(STUDY MATERIAL)
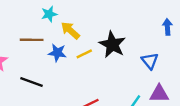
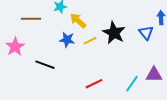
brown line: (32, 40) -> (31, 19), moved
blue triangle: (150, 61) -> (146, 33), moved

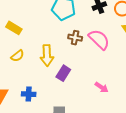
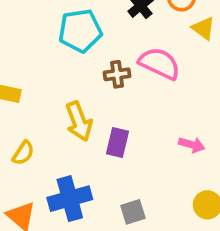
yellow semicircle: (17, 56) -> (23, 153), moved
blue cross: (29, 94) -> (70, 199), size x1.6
(End STUDY MATERIAL)
(STUDY MATERIAL)
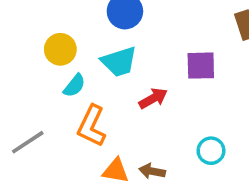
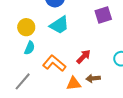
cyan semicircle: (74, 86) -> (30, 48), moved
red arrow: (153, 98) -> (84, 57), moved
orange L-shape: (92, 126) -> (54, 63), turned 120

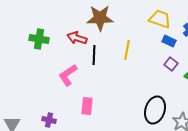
(End STUDY MATERIAL)
WHAT THE EXERCISE ASKS – Return word for word the lines above from the line with "red arrow: (153, 98) -> (84, 57), moved" to the line with "orange L-shape: (92, 126)", including both and leaving out all others.

TASK SOLUTION –
red arrow: (153, 98) -> (84, 57), moved
orange L-shape: (92, 126) -> (54, 63), turned 120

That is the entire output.